(Records)
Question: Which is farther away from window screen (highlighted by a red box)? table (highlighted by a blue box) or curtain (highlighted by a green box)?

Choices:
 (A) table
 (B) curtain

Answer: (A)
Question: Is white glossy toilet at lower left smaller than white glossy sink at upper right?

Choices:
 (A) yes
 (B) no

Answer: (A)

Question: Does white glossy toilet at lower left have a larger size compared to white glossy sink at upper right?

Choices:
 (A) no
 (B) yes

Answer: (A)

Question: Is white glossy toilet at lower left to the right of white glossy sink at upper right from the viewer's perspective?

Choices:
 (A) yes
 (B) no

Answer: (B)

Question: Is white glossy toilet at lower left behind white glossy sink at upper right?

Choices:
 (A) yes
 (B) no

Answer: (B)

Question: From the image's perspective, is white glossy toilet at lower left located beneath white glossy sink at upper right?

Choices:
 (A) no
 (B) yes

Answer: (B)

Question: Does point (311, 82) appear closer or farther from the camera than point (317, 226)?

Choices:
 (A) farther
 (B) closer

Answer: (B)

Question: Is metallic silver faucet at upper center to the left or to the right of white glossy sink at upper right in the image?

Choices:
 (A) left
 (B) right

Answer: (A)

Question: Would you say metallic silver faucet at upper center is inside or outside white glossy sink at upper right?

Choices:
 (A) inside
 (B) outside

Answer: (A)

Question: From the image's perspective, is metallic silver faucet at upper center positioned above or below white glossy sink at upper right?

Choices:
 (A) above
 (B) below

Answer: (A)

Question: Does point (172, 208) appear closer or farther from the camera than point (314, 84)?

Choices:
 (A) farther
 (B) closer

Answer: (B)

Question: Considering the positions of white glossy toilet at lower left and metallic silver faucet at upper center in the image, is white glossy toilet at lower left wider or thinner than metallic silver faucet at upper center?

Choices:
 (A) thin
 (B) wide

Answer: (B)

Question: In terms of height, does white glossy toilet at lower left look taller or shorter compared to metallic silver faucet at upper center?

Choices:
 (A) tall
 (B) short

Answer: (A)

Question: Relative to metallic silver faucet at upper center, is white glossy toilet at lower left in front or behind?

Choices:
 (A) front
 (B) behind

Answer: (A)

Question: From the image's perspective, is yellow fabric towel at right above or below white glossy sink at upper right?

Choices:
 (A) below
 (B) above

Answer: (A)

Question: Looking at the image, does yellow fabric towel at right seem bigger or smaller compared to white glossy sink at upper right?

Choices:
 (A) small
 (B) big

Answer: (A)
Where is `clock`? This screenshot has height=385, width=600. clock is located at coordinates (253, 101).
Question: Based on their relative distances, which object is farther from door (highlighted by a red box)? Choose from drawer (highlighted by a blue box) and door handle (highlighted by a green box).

#### Exercise instructions
Retype the lines of the material above verbatim, starting at the line containing "Question: Would you" and ending at the line containing "Question: Does point (172, 208)", with both of those lines included.

#### Answer to this task
Question: Would you say metallic silver faucet at upper center is inside or outside white glossy sink at upper right?

Choices:
 (A) inside
 (B) outside

Answer: (A)

Question: From the image's perspective, is metallic silver faucet at upper center positioned above or below white glossy sink at upper right?

Choices:
 (A) above
 (B) below

Answer: (A)

Question: Does point (172, 208) appear closer or farther from the camera than point (314, 84)?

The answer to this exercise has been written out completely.